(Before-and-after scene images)
↓

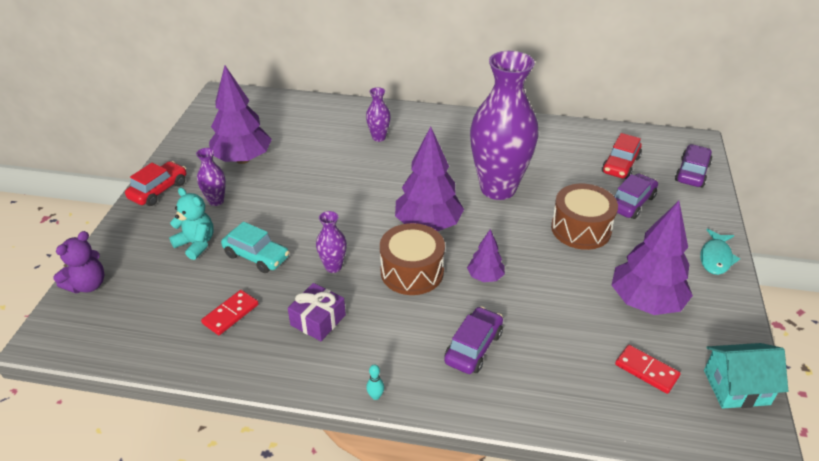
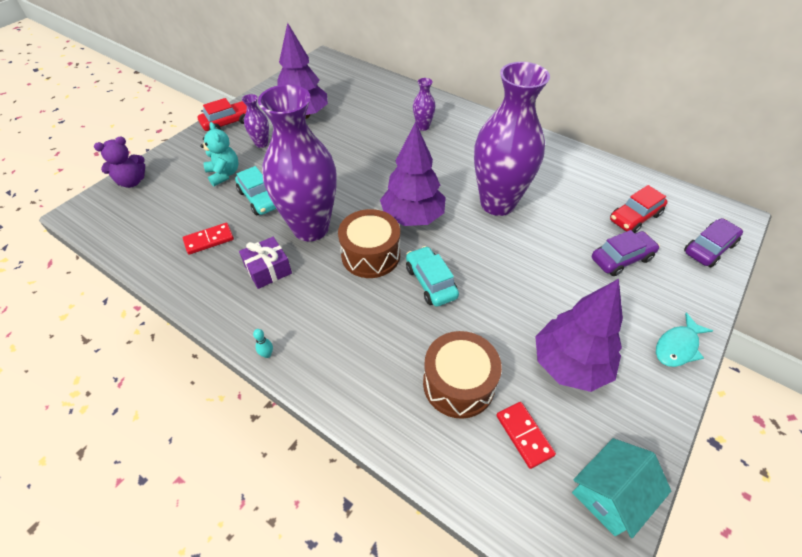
camera: 25 degrees right, 10 degrees up
(333, 267) = (311, 228): purple vase -> purple vase, size x2.43
(473, 347) = (376, 344): purple car -> none
(485, 277) = (430, 282): purple tree -> turquoise car
(581, 229) = (552, 268): brown drum -> brown drum (458, 384)
(736, 387) = (609, 495): turquoise house -> turquoise house turned 60 degrees counterclockwise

↑

**Exercise instructions:** A complete and exact copy of the records is required. Exclude the pictures.

**The completed task:**
camera: 25 degrees right, 10 degrees up
(333, 267) = (311, 228): purple vase -> purple vase, size x2.43
(473, 347) = (376, 344): purple car -> none
(485, 277) = (430, 282): purple tree -> turquoise car
(581, 229) = (552, 268): brown drum -> brown drum (458, 384)
(736, 387) = (609, 495): turquoise house -> turquoise house turned 60 degrees counterclockwise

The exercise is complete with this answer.